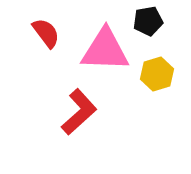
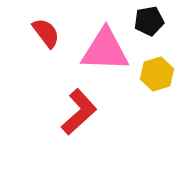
black pentagon: moved 1 px right
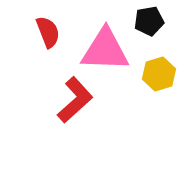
red semicircle: moved 2 px right, 1 px up; rotated 16 degrees clockwise
yellow hexagon: moved 2 px right
red L-shape: moved 4 px left, 12 px up
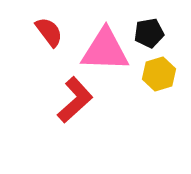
black pentagon: moved 12 px down
red semicircle: moved 1 px right; rotated 16 degrees counterclockwise
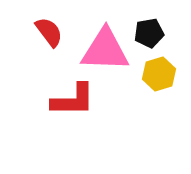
red L-shape: moved 2 px left; rotated 42 degrees clockwise
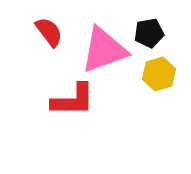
pink triangle: moved 1 px left; rotated 22 degrees counterclockwise
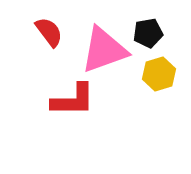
black pentagon: moved 1 px left
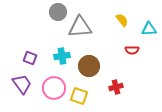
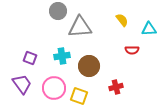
gray circle: moved 1 px up
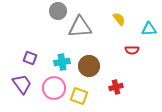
yellow semicircle: moved 3 px left, 1 px up
cyan cross: moved 6 px down
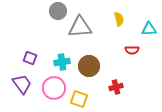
yellow semicircle: rotated 24 degrees clockwise
yellow square: moved 3 px down
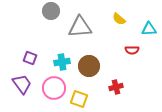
gray circle: moved 7 px left
yellow semicircle: rotated 144 degrees clockwise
---*---
WHAT YOU ARE ASKED TO DO> Please output every line above word for word, leaving out the pictures.

REPLY TO THE TASK>
black pentagon: moved 1 px right
red semicircle: moved 2 px right, 1 px up; rotated 16 degrees clockwise
yellow hexagon: moved 2 px right
red L-shape: moved 4 px left, 12 px up
black pentagon: moved 12 px down
red semicircle: moved 1 px right; rotated 16 degrees counterclockwise
red L-shape: moved 2 px left; rotated 42 degrees clockwise
pink triangle: moved 1 px left; rotated 22 degrees counterclockwise
black pentagon: moved 1 px left
gray circle: moved 1 px up
yellow semicircle: moved 3 px left, 1 px up
cyan cross: moved 6 px down
yellow semicircle: rotated 24 degrees clockwise
yellow square: moved 3 px down
gray circle: moved 7 px left
yellow semicircle: rotated 144 degrees clockwise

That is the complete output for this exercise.